• _PROBLEM DETAILS_
Every line of the material below should be output exactly as written, with the images skipped.

• _RECORDS FOR THIS EXERCISE_
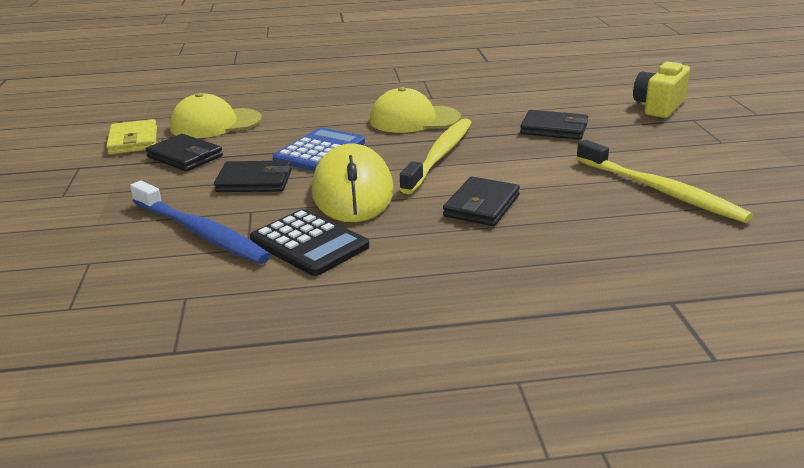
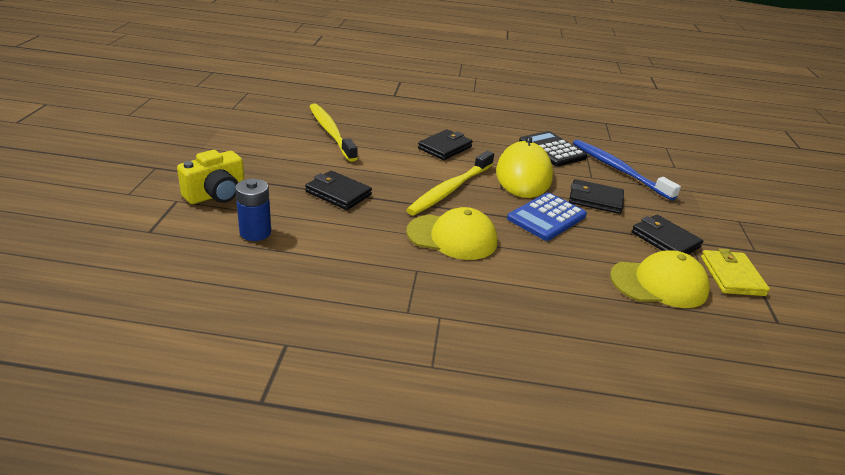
camera: 170 degrees left, 5 degrees up
(582, 93) = (255, 232): none -> blue battery

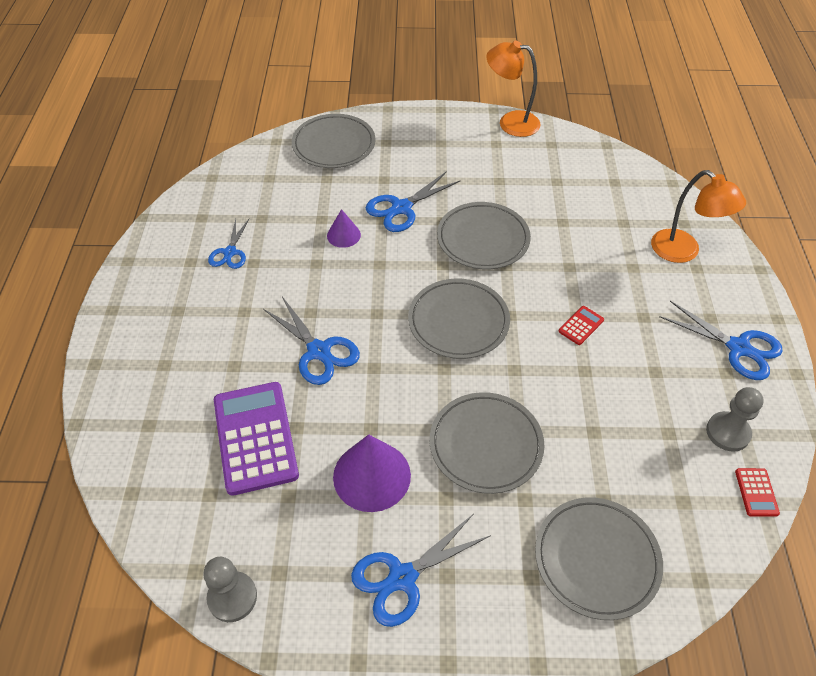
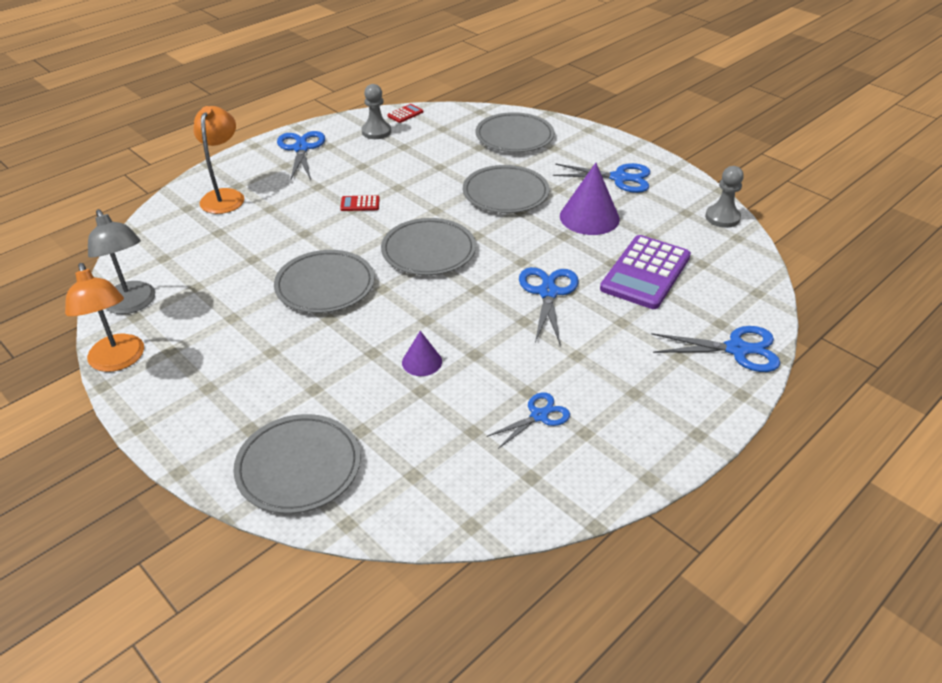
camera: 135 degrees left, 10 degrees down
(401, 208) = (342, 351): blue scissors -> blue scissors (737, 349)
(567, 148) = (133, 304): none -> grey lamp

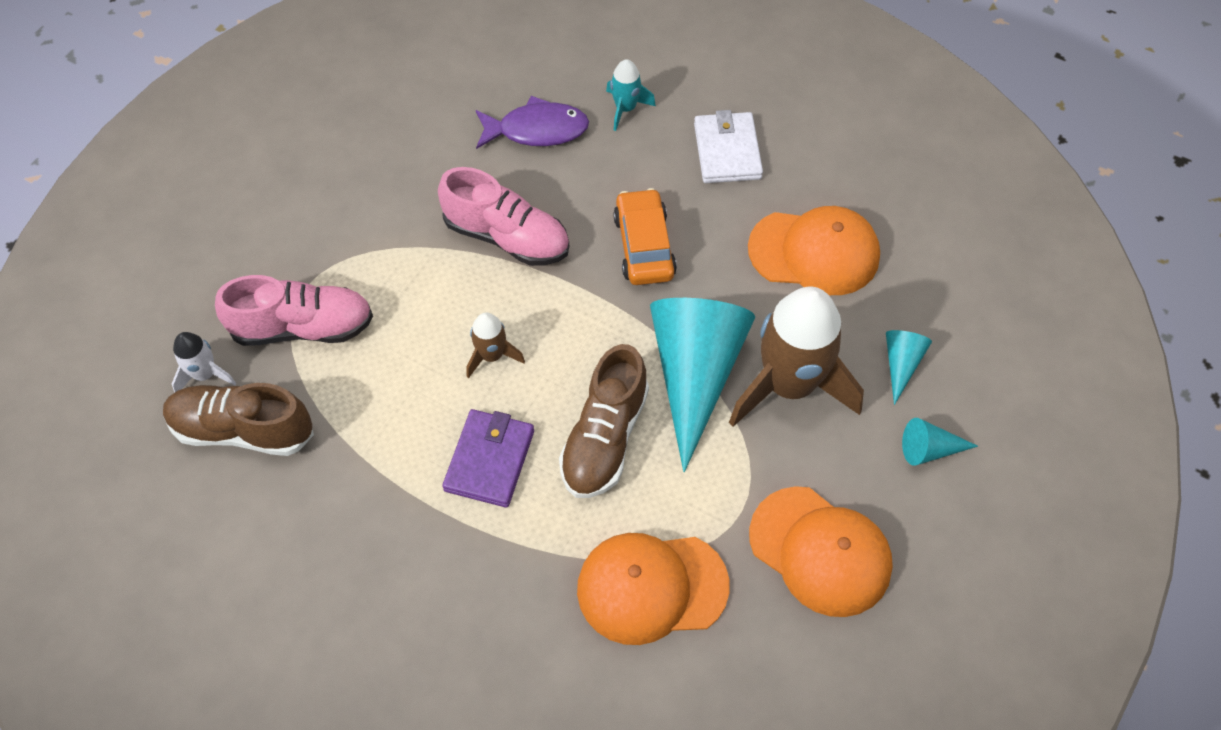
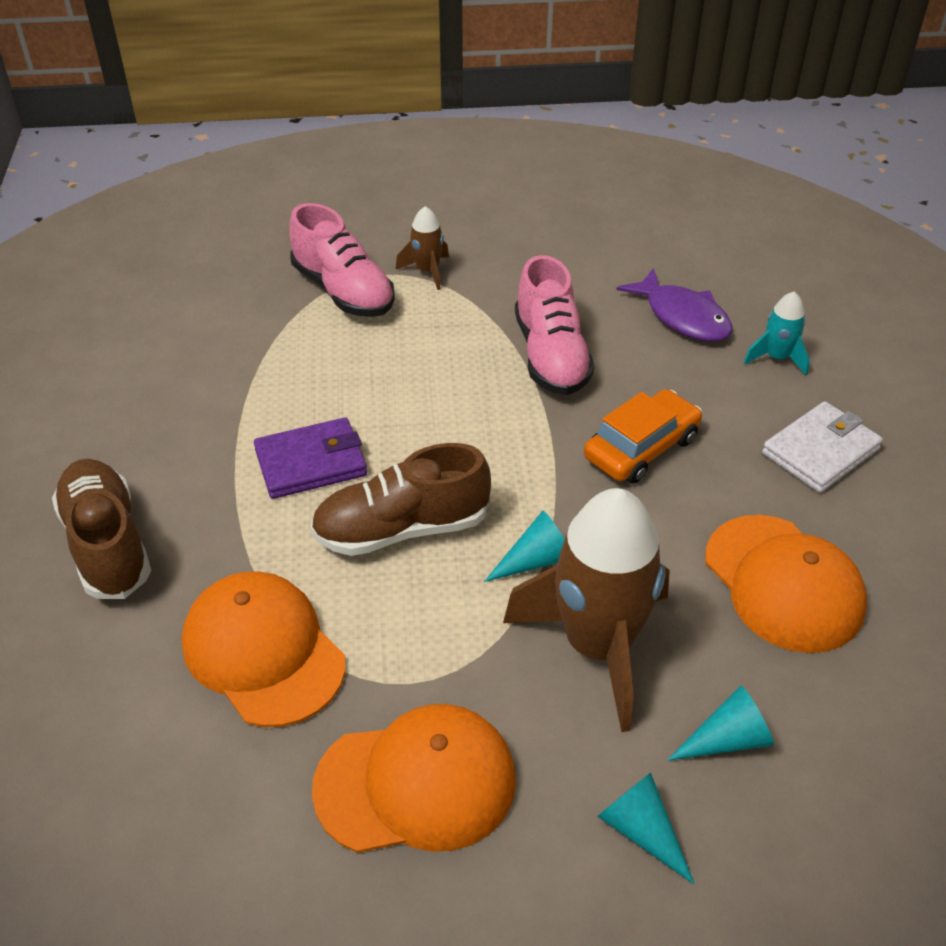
camera: 55 degrees right, 15 degrees down
(205, 374) = (255, 266): white rocket -> none
(243, 430) = (221, 309): brown shoe -> brown shoe (107, 544)
(492, 355) = (420, 409): brown rocket -> brown rocket (427, 271)
(695, 374) = (536, 560): turquoise cone -> turquoise cone, size x0.44
(820, 551) = (416, 783): orange cap -> orange cap turned 105 degrees counterclockwise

• _TASK OUTPUT_
camera: 170 degrees left, 5 degrees up
(582, 93) = (255, 232): none -> blue battery

camera: 135 degrees left, 10 degrees down
(401, 208) = (342, 351): blue scissors -> blue scissors (737, 349)
(567, 148) = (133, 304): none -> grey lamp

camera: 55 degrees right, 15 degrees down
(205, 374) = (255, 266): white rocket -> none
(243, 430) = (221, 309): brown shoe -> brown shoe (107, 544)
(492, 355) = (420, 409): brown rocket -> brown rocket (427, 271)
(695, 374) = (536, 560): turquoise cone -> turquoise cone, size x0.44
(820, 551) = (416, 783): orange cap -> orange cap turned 105 degrees counterclockwise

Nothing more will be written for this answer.